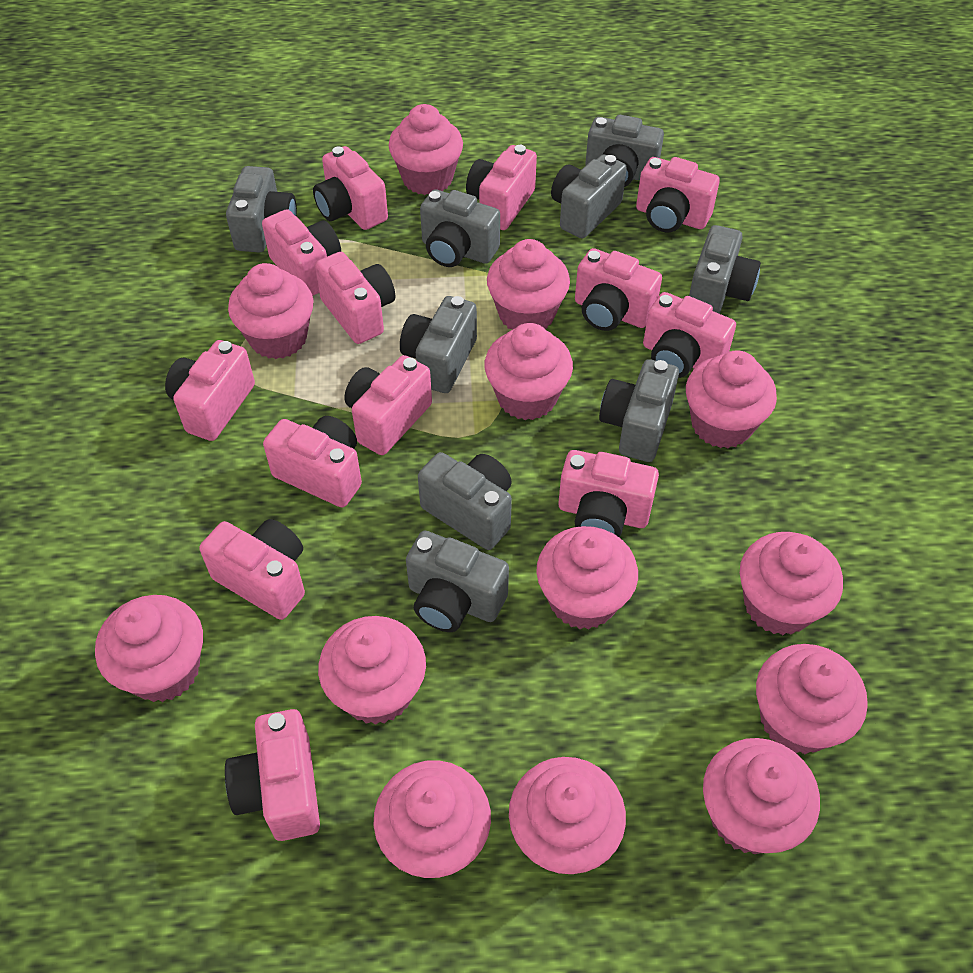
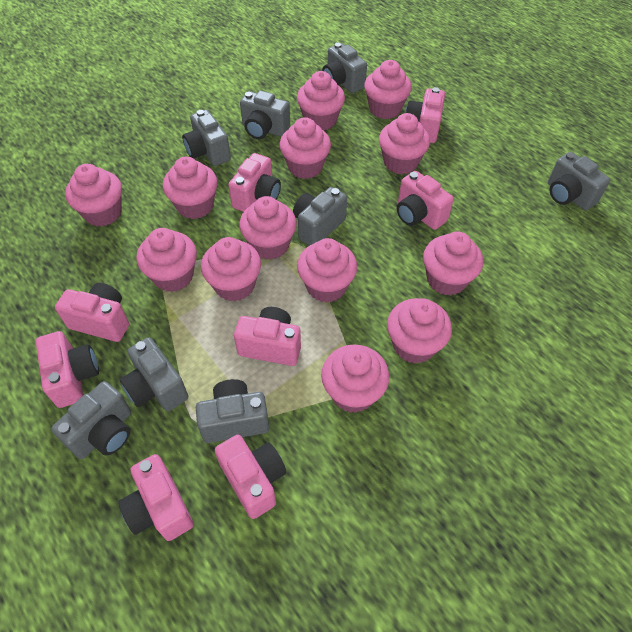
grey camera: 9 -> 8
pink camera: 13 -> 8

^^^^^^^^^^^^^^^^

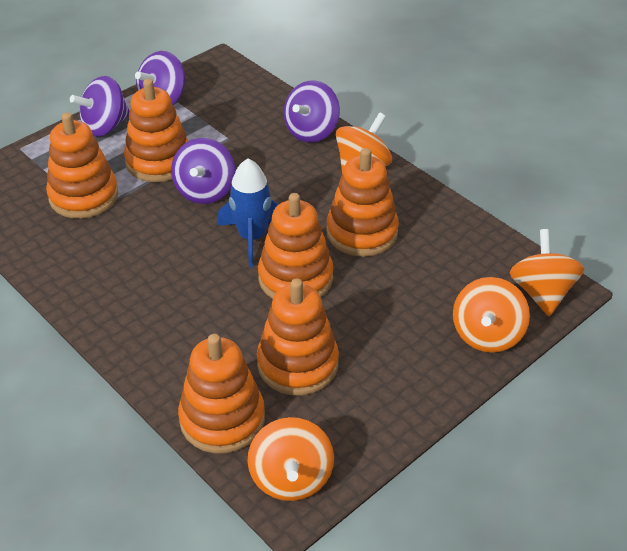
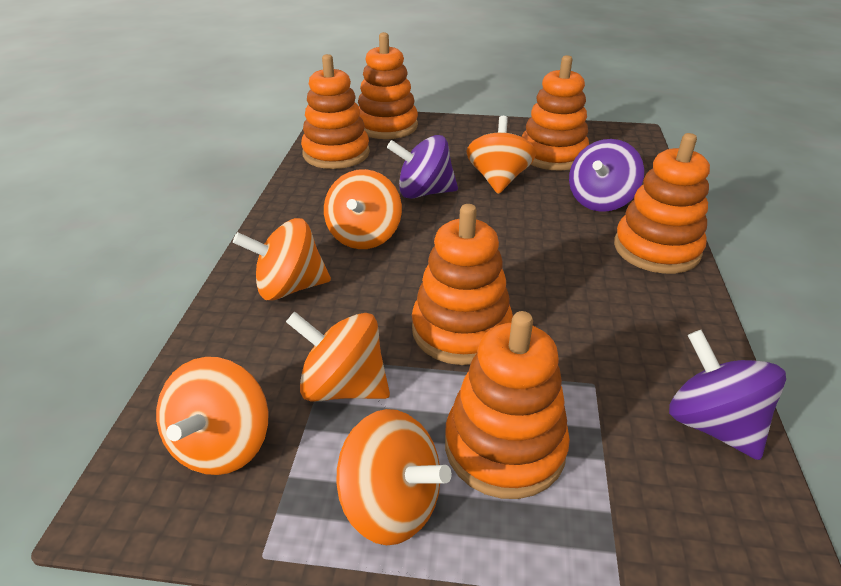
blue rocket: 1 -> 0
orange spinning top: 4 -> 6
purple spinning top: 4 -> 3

^^^^^^^^^^^^^^^^

## WORK INSTRUCTION
Using the material above, gather every line that includes "spinning".

## COMPLETED TASK
orange spinning top: 4 -> 6
purple spinning top: 4 -> 3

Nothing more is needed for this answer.